### Aim of the task
Of all the lines below, output only those starting at the one with "turquoise fork: 2 -> 3" and ending at the one with "yellow mouse: 4 -> 3", both ends included, exactly as written.

### Available data
● ● ● ●
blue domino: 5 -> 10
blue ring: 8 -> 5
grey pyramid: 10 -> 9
● ● ● ●
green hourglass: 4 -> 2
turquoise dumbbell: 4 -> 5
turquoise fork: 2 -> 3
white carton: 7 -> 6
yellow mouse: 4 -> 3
● ● ● ●
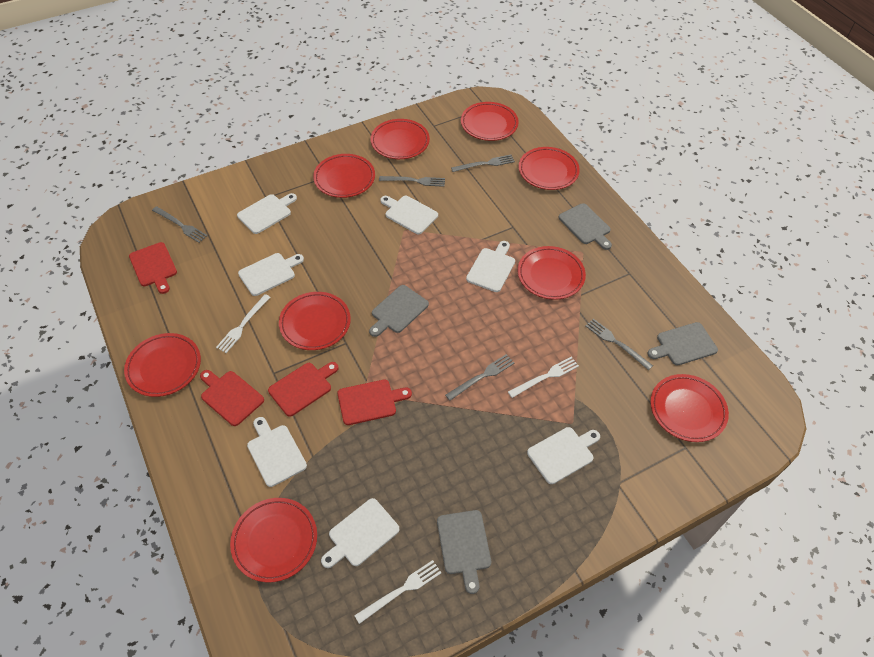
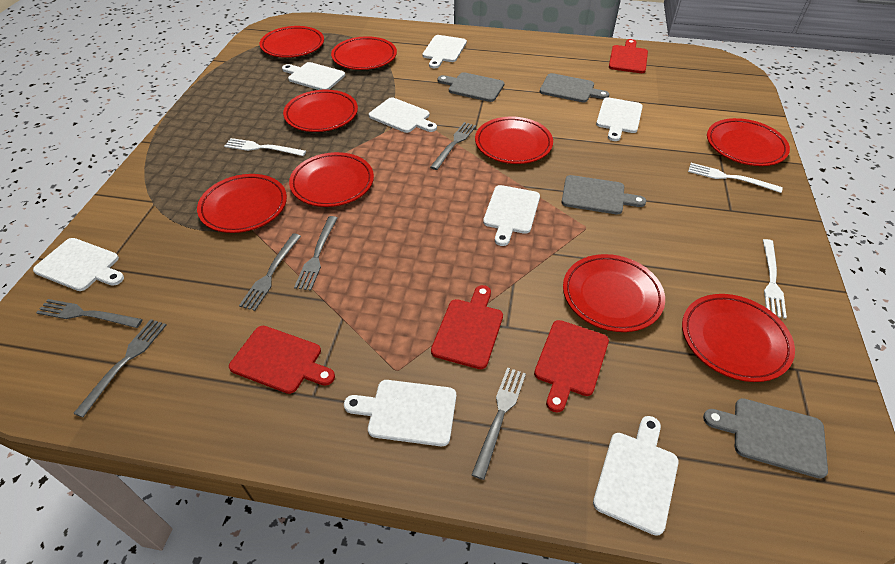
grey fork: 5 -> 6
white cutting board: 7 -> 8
● ● ● ●
### Solution for this task
turquoise fork: 2 -> 3
white carton: 7 -> 6
yellow mouse: 4 -> 3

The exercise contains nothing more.